What lines of the data include the string "duck"? Copy them all.
===== Data extracts
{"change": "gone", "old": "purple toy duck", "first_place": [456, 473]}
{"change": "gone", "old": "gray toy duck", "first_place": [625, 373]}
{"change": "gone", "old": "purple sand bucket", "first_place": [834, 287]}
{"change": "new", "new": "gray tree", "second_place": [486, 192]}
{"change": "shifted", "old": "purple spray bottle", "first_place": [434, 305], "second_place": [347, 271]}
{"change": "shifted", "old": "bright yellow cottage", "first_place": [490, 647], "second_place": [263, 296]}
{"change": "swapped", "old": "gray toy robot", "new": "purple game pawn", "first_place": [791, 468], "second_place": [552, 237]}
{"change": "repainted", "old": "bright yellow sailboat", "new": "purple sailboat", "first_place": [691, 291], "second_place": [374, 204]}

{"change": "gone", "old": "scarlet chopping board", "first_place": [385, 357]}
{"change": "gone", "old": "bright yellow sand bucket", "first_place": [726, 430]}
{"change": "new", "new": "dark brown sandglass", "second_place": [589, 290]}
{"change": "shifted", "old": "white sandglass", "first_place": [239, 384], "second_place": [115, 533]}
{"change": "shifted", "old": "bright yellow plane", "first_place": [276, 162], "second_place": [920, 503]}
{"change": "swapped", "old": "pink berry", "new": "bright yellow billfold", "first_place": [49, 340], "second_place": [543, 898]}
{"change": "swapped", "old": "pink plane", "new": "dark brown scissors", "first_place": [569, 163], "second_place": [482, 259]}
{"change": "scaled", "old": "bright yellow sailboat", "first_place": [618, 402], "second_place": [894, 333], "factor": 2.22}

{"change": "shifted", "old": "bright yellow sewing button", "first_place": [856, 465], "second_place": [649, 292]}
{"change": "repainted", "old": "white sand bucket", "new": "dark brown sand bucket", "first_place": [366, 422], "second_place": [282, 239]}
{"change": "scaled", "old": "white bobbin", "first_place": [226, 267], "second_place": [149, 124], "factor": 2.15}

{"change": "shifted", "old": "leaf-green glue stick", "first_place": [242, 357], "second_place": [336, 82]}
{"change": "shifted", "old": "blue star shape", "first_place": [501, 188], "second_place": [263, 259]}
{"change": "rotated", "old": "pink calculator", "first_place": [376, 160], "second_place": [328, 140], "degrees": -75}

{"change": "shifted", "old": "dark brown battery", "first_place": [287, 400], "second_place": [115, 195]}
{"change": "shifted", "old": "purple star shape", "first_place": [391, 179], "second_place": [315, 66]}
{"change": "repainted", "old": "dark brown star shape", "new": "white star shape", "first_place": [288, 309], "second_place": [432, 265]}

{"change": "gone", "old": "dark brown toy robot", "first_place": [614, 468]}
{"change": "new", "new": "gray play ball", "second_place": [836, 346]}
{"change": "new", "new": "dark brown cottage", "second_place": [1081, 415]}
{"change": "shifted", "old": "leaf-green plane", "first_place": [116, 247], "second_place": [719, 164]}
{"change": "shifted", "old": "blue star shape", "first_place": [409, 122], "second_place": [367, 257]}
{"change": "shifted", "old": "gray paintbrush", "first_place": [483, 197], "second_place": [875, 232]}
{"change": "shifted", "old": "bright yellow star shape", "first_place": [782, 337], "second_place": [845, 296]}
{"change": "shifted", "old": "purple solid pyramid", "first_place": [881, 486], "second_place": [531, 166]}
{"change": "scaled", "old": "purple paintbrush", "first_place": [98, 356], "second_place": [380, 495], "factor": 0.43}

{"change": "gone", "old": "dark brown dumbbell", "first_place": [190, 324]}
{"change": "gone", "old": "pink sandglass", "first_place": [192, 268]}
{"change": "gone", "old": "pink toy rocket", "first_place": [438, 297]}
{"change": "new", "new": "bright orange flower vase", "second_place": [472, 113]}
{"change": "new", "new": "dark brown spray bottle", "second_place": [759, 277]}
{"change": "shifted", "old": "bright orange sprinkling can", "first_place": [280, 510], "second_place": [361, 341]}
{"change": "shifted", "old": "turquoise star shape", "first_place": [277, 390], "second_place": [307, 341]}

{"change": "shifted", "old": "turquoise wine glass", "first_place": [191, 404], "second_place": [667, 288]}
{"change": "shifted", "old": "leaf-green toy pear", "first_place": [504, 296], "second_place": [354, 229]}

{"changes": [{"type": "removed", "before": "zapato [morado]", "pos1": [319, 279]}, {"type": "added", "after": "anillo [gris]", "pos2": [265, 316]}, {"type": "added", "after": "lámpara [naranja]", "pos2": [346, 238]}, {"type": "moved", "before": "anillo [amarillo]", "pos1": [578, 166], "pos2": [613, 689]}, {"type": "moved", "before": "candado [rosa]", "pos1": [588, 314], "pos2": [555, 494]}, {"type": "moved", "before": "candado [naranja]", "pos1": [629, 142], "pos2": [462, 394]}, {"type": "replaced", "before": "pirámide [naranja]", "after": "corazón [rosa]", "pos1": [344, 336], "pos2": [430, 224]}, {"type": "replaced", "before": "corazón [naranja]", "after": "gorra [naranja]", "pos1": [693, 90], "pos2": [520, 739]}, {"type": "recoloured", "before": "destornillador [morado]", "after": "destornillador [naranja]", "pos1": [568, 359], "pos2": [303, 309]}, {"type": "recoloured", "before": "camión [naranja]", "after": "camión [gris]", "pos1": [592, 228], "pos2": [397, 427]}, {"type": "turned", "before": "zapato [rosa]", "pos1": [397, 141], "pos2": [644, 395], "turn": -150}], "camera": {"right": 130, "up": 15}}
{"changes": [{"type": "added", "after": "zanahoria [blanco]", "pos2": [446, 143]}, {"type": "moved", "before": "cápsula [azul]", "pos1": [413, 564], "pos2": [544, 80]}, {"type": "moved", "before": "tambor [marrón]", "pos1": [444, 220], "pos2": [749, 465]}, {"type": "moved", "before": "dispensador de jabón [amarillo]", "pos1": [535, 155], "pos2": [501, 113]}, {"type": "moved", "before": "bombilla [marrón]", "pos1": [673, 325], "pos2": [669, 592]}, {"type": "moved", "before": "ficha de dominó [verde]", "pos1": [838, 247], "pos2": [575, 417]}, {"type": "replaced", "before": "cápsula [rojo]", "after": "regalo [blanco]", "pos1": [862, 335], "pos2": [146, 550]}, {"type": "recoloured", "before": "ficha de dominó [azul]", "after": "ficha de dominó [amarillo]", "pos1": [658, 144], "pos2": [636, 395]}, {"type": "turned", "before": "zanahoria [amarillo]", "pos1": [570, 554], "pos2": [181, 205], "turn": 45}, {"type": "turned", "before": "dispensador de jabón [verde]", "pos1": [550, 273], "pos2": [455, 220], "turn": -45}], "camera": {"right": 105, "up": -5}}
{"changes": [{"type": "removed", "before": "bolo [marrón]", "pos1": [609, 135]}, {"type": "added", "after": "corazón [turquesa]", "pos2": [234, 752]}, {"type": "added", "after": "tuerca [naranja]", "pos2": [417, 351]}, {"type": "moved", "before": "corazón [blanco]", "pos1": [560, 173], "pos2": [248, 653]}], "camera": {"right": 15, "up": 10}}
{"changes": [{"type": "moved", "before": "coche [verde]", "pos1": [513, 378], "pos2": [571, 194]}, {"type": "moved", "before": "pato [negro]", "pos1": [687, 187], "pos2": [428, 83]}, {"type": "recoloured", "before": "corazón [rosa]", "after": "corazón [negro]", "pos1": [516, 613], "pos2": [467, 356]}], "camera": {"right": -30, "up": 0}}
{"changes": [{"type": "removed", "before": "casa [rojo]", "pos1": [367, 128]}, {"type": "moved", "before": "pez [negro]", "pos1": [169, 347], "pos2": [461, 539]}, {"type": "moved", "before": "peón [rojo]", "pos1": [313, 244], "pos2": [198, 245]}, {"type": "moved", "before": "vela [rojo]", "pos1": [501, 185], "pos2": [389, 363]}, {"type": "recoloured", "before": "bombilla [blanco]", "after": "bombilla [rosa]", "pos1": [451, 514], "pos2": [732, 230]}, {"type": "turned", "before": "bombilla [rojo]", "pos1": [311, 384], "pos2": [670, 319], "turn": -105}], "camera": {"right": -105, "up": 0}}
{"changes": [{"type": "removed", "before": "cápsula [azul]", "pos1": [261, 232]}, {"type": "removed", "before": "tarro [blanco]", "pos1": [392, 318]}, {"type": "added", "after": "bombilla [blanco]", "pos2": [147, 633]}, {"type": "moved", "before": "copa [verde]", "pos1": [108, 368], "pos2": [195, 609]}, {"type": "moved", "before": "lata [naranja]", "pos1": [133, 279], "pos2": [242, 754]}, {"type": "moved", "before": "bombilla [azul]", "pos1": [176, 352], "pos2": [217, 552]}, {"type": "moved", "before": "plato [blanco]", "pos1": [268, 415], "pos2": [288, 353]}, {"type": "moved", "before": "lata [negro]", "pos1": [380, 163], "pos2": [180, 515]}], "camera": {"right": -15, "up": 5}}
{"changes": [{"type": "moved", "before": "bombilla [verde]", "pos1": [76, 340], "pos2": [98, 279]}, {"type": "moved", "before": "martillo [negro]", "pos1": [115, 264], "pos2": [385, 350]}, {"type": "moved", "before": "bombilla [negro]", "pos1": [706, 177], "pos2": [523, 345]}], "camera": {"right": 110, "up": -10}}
==========
Response to this task –
{"change": "gone", "old": "purple toy duck", "first_place": [456, 473]}
{"change": "gone", "old": "gray toy duck", "first_place": [625, 373]}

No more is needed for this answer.